AVAILABLE RECORDS:
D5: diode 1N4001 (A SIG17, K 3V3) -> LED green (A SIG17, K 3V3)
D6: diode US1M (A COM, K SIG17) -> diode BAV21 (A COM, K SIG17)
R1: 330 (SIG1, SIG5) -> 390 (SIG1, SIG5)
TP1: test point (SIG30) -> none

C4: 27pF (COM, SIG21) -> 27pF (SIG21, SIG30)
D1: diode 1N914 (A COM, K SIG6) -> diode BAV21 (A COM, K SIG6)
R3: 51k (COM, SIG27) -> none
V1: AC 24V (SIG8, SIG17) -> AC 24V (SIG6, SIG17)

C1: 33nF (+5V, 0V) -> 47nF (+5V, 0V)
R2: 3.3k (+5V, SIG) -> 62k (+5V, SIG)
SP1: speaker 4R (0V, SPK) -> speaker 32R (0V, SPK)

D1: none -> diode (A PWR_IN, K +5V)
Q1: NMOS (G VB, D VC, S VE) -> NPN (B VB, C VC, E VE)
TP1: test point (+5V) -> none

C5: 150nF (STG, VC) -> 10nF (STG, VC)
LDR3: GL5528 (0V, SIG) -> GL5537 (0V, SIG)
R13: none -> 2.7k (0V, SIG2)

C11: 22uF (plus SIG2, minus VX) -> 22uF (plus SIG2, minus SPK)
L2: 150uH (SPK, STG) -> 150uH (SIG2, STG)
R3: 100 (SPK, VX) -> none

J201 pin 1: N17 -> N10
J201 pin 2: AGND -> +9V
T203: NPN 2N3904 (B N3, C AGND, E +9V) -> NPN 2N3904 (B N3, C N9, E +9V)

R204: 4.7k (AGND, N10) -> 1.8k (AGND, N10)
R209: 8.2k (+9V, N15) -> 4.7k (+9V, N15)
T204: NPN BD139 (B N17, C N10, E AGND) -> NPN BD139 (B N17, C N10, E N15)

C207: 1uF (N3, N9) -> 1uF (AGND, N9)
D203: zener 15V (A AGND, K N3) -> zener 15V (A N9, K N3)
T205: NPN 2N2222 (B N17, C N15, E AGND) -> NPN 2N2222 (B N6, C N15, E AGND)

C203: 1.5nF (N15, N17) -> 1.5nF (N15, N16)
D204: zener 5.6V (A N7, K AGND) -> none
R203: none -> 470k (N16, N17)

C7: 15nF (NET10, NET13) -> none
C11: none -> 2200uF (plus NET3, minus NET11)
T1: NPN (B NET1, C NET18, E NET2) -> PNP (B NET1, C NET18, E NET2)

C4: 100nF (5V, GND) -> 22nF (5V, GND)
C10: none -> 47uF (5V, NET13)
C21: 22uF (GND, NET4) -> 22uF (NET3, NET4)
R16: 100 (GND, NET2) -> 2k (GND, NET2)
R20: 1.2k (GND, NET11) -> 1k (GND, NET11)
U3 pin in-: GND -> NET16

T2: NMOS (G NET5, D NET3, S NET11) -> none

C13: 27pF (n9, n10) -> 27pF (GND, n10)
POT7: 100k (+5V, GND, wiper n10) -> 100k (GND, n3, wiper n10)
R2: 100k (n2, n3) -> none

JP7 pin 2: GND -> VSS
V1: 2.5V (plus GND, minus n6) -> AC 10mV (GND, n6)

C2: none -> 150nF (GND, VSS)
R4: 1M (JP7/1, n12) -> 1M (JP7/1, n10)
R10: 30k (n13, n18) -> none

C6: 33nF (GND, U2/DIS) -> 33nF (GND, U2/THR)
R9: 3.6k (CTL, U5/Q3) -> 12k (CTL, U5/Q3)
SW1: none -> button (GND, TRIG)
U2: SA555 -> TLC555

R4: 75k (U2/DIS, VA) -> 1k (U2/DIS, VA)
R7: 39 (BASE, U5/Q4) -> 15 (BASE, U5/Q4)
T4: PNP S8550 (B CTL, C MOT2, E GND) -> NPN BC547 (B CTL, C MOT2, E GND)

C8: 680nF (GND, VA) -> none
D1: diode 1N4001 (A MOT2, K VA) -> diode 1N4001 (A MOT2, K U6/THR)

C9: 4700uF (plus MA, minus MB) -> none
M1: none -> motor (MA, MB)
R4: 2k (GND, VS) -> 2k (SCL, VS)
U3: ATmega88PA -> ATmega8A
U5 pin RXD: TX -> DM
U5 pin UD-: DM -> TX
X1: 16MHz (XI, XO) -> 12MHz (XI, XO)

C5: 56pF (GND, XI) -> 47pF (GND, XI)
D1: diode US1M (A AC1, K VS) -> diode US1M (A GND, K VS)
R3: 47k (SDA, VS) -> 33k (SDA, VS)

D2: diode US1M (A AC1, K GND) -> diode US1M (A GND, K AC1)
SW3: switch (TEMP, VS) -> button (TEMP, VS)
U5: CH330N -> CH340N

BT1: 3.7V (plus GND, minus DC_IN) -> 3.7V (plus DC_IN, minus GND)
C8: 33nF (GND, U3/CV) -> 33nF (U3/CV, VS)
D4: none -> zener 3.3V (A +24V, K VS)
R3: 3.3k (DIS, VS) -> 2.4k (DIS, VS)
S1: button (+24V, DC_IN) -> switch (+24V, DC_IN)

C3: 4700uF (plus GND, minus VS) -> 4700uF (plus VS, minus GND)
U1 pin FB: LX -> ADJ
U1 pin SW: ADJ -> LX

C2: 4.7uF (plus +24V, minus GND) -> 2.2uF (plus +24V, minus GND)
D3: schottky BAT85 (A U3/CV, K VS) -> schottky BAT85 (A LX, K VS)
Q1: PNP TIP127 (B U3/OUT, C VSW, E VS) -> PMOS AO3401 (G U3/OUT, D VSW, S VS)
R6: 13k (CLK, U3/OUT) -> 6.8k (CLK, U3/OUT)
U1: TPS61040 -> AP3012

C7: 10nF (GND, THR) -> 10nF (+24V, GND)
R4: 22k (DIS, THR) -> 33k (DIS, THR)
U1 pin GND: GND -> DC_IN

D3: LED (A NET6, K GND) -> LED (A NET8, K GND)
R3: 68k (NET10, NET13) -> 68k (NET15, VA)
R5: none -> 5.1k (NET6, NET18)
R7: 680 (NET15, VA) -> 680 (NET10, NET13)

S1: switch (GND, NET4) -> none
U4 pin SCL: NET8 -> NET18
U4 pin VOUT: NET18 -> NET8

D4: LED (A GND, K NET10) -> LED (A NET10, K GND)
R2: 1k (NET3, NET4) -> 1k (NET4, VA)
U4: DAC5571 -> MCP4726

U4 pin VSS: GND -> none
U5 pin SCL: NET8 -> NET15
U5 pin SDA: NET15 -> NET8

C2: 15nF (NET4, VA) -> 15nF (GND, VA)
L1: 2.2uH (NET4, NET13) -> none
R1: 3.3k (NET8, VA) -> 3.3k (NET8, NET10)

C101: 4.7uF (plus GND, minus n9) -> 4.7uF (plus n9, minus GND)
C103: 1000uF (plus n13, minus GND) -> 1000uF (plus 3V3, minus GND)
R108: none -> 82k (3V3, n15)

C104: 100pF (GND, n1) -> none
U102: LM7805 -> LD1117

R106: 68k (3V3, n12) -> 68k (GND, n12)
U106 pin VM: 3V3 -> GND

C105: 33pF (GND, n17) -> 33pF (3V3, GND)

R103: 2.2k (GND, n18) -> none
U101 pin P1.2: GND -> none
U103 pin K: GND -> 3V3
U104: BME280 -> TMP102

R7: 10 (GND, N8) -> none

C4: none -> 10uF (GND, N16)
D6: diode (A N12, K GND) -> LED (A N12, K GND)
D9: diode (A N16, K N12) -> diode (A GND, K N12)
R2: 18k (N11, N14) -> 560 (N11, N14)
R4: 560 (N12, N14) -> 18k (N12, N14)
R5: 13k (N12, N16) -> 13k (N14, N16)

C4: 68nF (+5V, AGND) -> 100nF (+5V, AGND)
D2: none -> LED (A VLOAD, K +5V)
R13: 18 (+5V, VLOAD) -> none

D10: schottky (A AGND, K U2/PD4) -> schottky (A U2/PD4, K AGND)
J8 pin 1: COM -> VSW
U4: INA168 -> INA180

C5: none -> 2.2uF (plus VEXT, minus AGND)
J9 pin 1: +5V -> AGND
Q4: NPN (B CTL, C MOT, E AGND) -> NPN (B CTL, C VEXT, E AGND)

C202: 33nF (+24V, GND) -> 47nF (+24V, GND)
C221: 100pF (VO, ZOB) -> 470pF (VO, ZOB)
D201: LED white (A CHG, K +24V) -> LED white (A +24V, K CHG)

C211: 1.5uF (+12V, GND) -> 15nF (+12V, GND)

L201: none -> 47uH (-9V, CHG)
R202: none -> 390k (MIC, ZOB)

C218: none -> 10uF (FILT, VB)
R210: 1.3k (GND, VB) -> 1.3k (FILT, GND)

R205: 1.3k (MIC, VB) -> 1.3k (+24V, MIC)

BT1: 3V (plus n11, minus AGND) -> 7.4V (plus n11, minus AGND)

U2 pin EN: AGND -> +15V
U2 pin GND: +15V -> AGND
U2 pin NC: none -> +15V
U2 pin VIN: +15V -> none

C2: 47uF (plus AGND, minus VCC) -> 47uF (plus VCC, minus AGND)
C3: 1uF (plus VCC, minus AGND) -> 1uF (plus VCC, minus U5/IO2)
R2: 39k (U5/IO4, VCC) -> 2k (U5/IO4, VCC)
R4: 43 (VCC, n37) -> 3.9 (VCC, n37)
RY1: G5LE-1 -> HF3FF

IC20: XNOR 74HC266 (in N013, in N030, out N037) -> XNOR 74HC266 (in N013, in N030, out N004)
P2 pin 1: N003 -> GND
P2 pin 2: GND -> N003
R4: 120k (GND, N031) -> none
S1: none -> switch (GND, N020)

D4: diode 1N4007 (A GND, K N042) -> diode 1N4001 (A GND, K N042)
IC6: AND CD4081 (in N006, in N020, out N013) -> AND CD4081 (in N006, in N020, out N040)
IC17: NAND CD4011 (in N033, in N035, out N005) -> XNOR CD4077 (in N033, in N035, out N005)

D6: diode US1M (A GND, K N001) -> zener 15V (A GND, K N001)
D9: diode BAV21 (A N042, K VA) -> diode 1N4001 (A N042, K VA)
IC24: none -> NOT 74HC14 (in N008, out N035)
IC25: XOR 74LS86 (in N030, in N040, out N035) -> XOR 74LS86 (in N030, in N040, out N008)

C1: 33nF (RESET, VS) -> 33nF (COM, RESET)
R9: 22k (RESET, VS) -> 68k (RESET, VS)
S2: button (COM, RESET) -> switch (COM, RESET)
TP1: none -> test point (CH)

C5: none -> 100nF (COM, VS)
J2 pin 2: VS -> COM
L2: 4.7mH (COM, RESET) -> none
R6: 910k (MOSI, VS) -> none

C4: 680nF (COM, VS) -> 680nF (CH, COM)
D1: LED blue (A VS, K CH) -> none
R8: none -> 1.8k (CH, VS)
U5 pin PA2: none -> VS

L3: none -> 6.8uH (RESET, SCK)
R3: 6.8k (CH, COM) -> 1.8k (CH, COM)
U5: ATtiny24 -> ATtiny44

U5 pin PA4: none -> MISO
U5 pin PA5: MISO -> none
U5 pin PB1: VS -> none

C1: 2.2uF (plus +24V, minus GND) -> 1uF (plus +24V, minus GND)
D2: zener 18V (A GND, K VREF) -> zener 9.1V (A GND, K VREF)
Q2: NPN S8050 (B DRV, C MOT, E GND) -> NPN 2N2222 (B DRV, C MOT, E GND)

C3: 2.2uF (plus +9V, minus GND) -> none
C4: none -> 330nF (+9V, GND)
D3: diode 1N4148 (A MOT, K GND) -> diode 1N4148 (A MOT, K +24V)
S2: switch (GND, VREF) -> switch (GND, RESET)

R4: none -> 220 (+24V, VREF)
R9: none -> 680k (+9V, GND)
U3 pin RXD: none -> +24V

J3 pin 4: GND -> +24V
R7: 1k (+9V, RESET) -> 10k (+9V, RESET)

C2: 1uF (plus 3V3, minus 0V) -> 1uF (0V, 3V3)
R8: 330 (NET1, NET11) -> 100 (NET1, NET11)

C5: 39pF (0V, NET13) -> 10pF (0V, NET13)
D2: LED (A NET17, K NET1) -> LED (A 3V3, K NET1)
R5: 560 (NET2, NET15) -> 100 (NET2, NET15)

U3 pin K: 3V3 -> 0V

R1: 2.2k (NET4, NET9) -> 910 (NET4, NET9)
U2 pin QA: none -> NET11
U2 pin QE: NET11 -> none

EXERCISE PROMPT:
Among the records above, extract exactly the lines from the line with "L2: 150uH (SPK, STG) -> 150uH (SIG2, STG)" to the line with "C207: 1uF (N3, N9) -> 1uF (AGND, N9)", both lines included, and leave out the rest.

TASK OUTPUT:
L2: 150uH (SPK, STG) -> 150uH (SIG2, STG)
R3: 100 (SPK, VX) -> none

J201 pin 1: N17 -> N10
J201 pin 2: AGND -> +9V
T203: NPN 2N3904 (B N3, C AGND, E +9V) -> NPN 2N3904 (B N3, C N9, E +9V)

R204: 4.7k (AGND, N10) -> 1.8k (AGND, N10)
R209: 8.2k (+9V, N15) -> 4.7k (+9V, N15)
T204: NPN BD139 (B N17, C N10, E AGND) -> NPN BD139 (B N17, C N10, E N15)

C207: 1uF (N3, N9) -> 1uF (AGND, N9)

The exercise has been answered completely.